Aim of the exercise - Could you please count how many lines in the data below hold the string "grey"? Reply with only the number.

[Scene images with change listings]
-- -- --
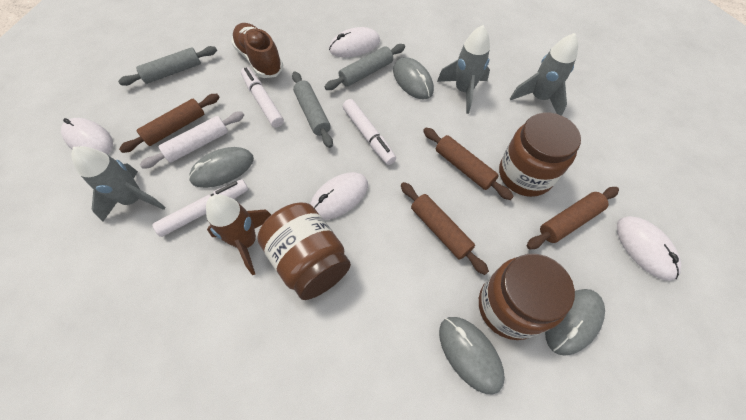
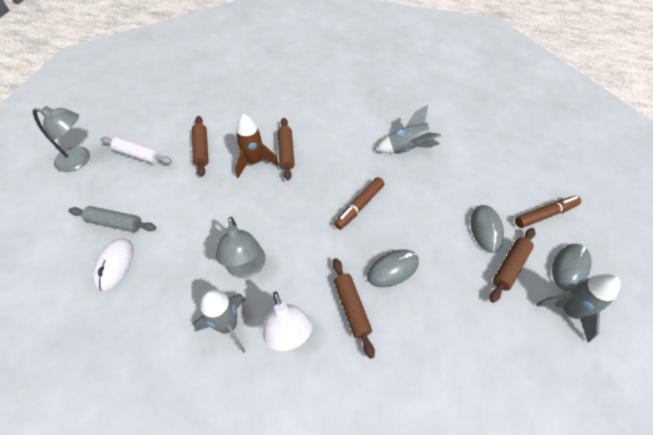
brown jar: 3 -> 0
brown marker: 0 -> 2
brown shoe: 1 -> 0
grey lamp: 0 -> 2
grey mouse: 4 -> 3
grey rolling pin: 3 -> 1
white lamp: 0 -> 1
white marker: 3 -> 0
white mouse: 4 -> 1

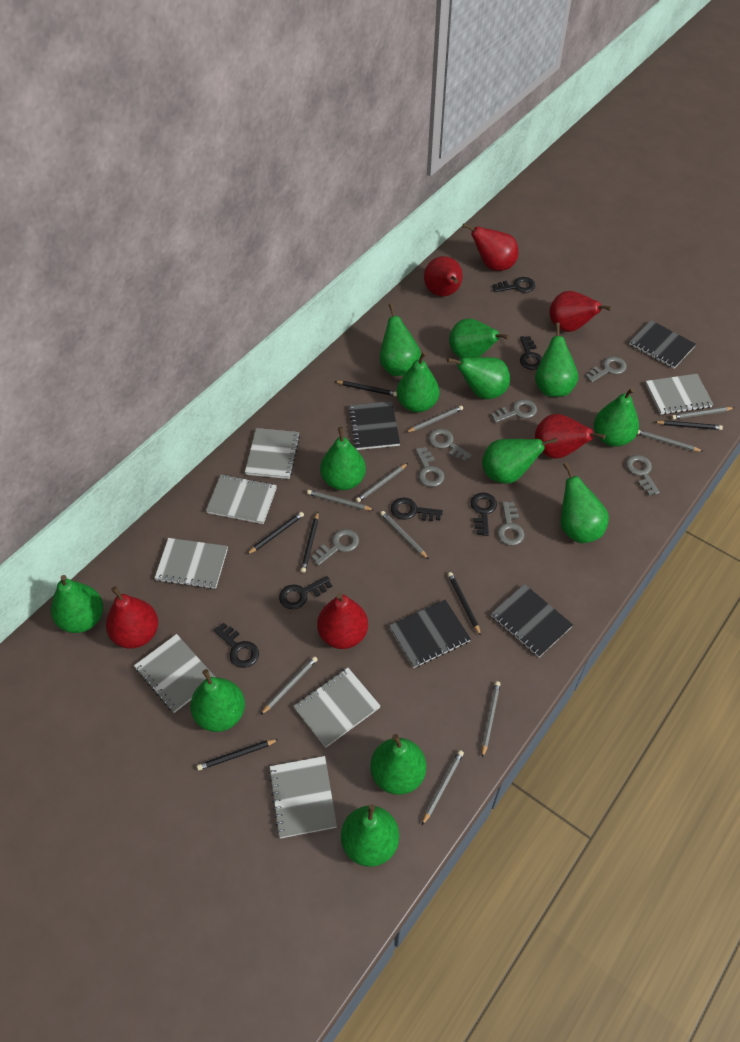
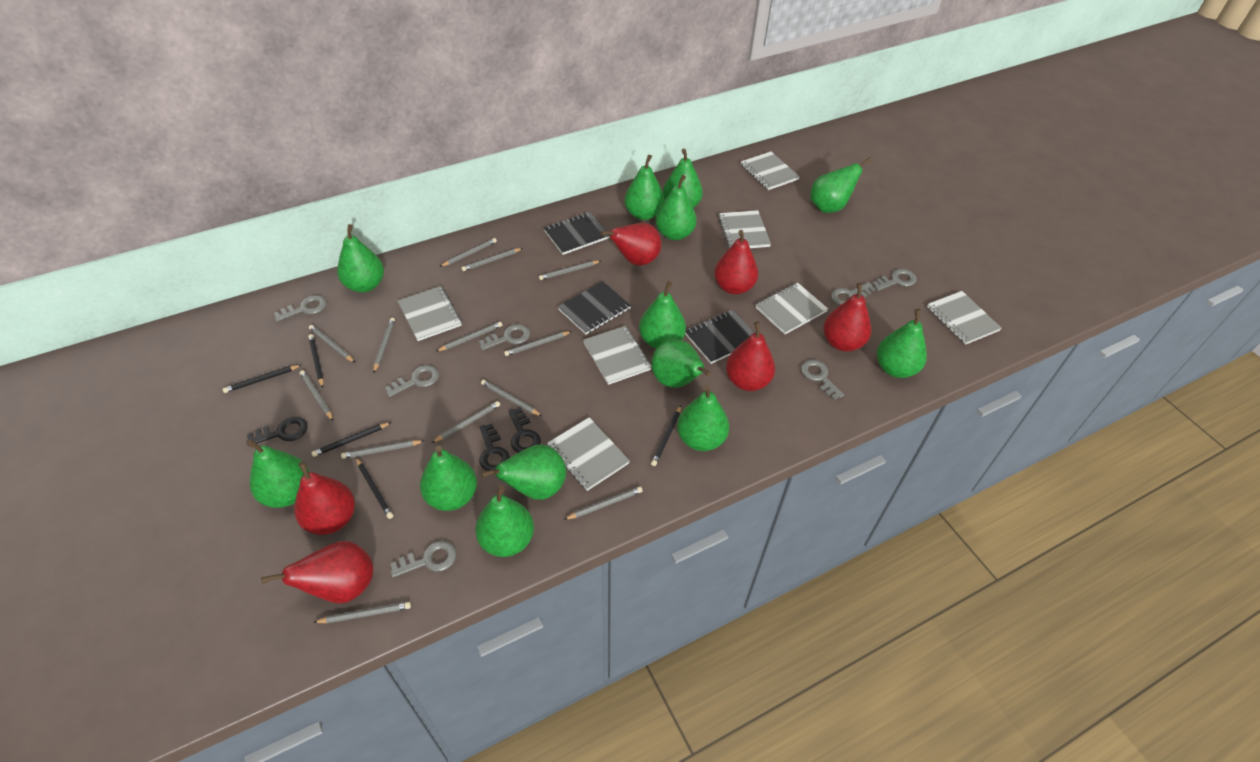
black key: 6 -> 3
black notebook: 4 -> 3
black pencil: 6 -> 5
grey pencil: 9 -> 13

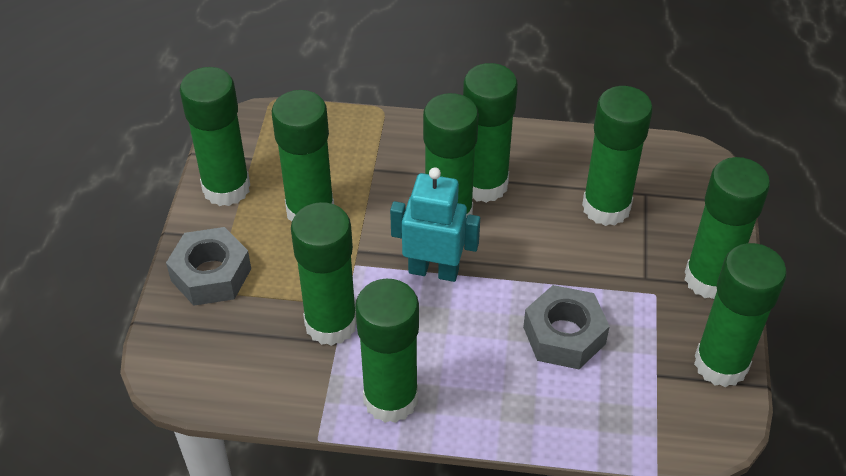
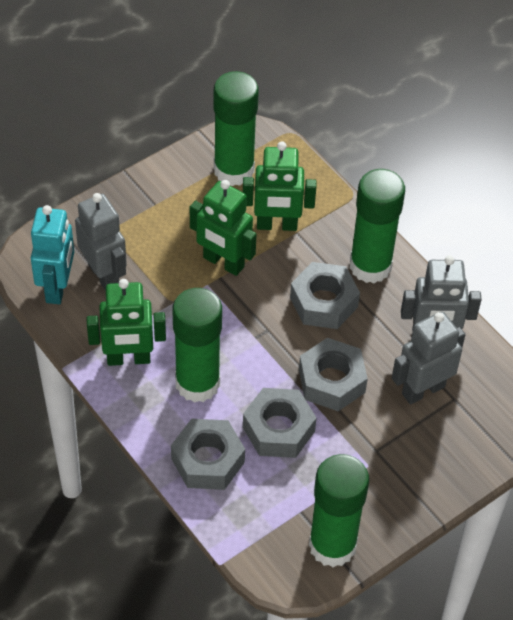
green glue stick: 9 -> 4
green robot: 0 -> 3
grey nut: 2 -> 4
grey robot: 0 -> 3

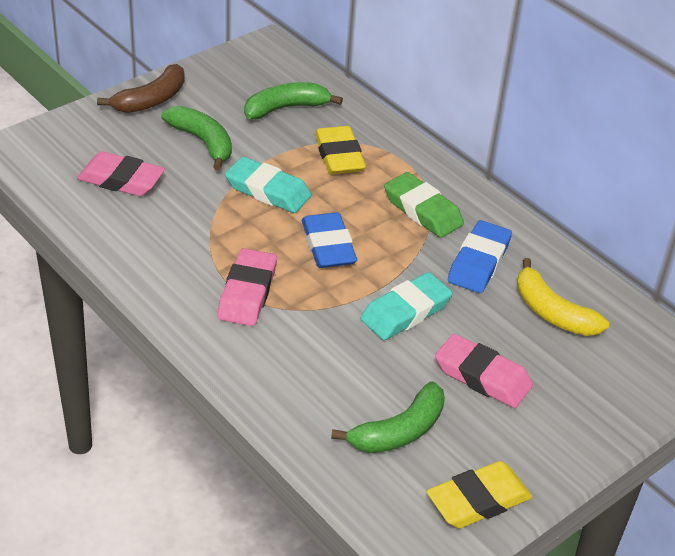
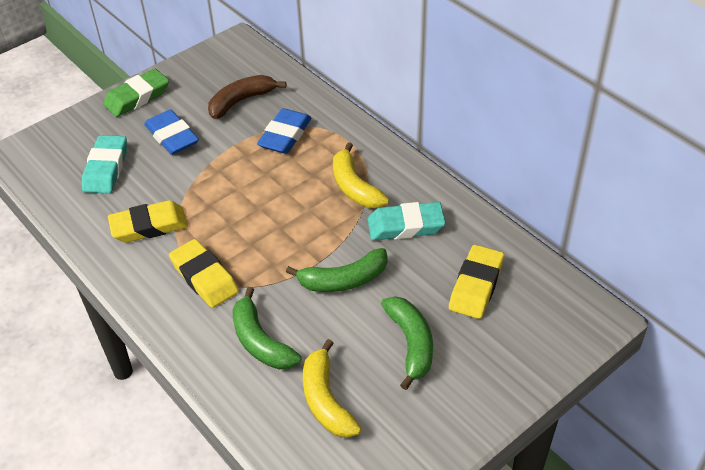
pink eraser: 3 -> 0
yellow banana: 1 -> 2
yellow eraser: 2 -> 3

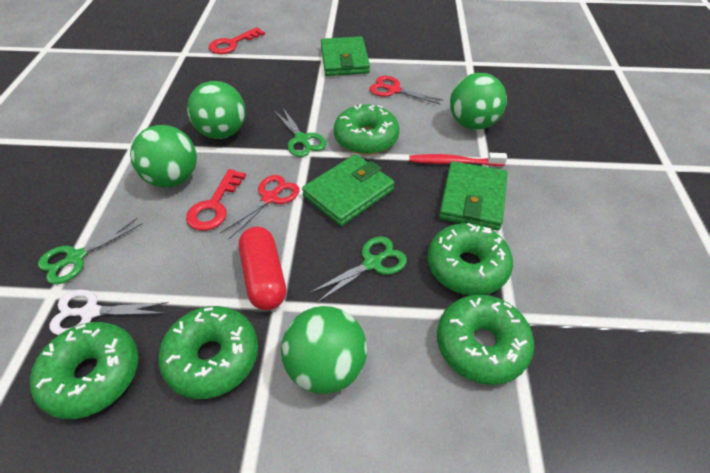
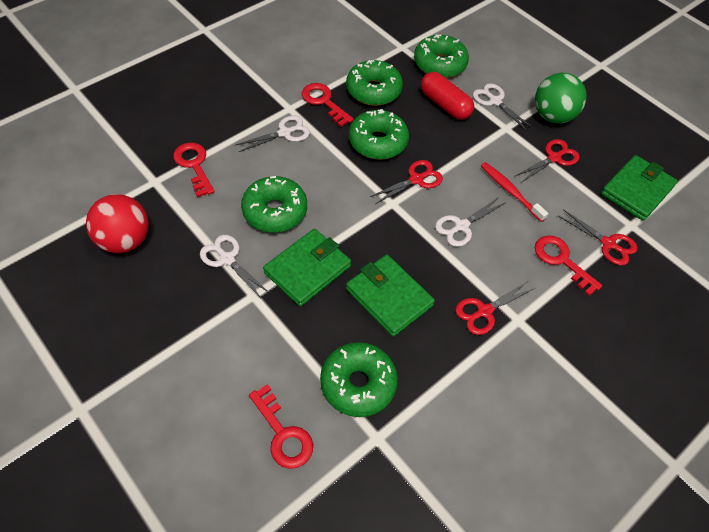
green ball: 4 -> 1
green scissors: 3 -> 0
red ball: 0 -> 1
red key: 2 -> 4
red scissors: 2 -> 4
white scissors: 1 -> 4

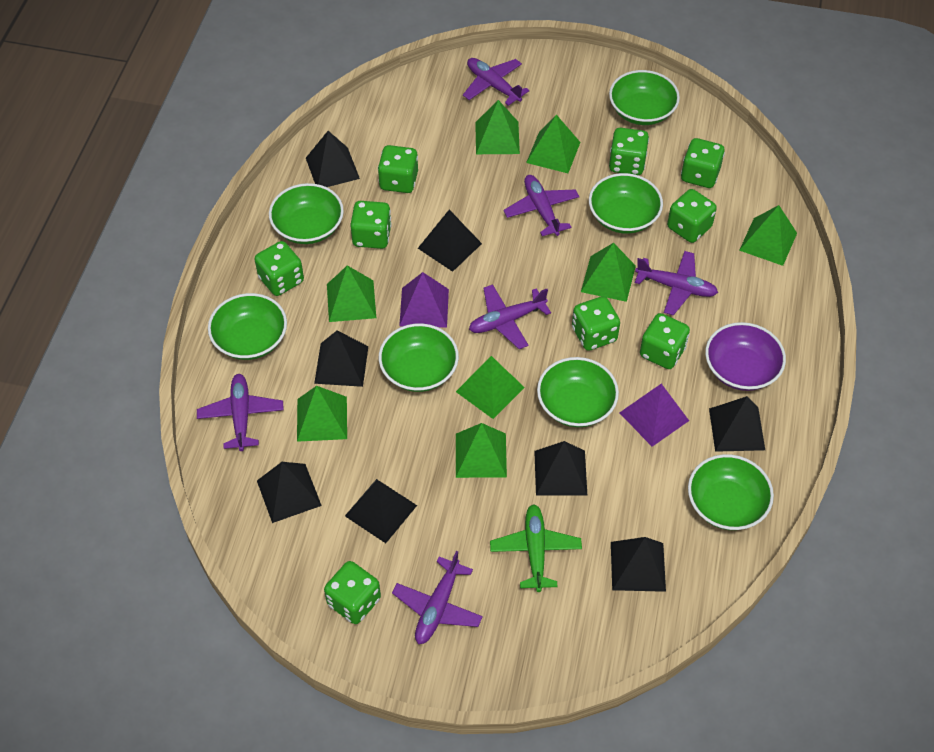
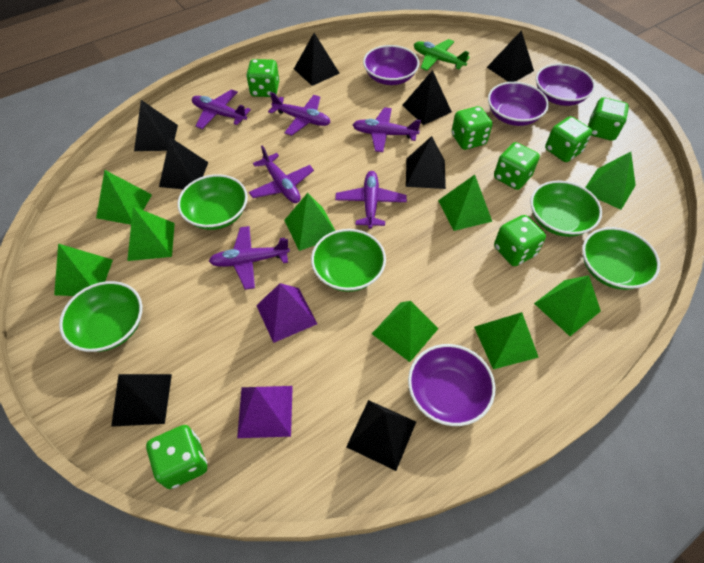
green bowl: 7 -> 5
green dice: 9 -> 7
green pyramid: 8 -> 9
purple bowl: 1 -> 4

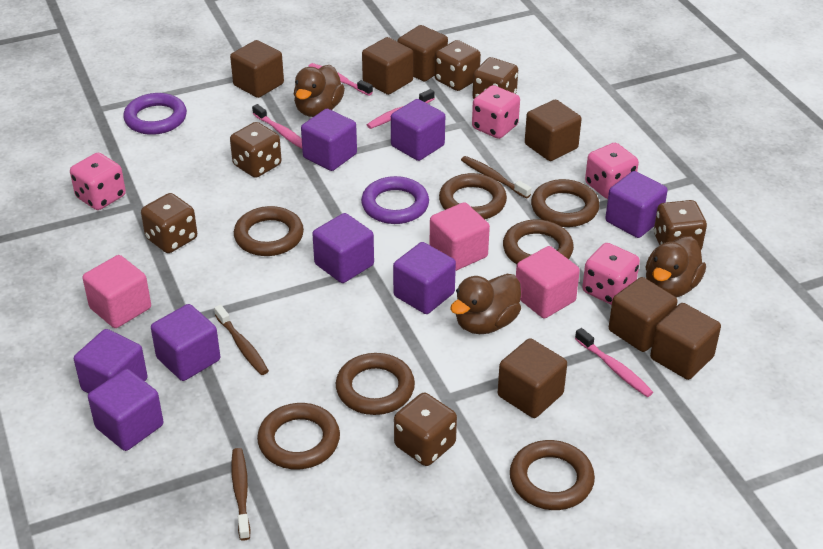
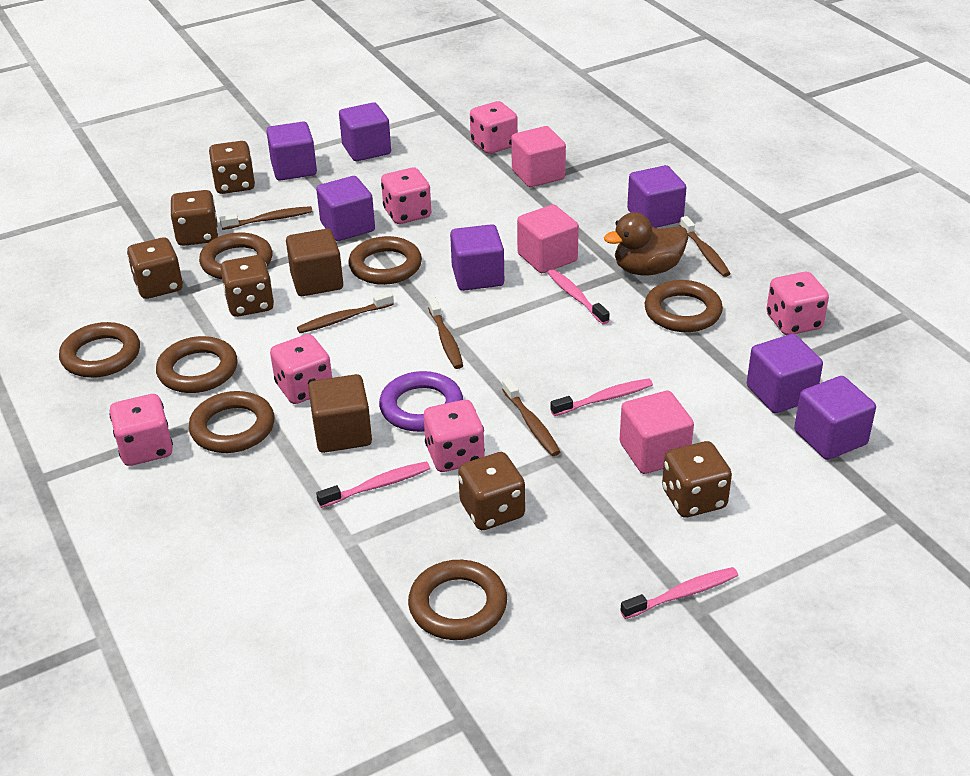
brown cube: 7 -> 2
brown duck: 3 -> 1
brown toothbrush: 3 -> 5
pink dice: 4 -> 6
purple cube: 8 -> 7
purple ring: 2 -> 1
-- -- --
Final answer - 6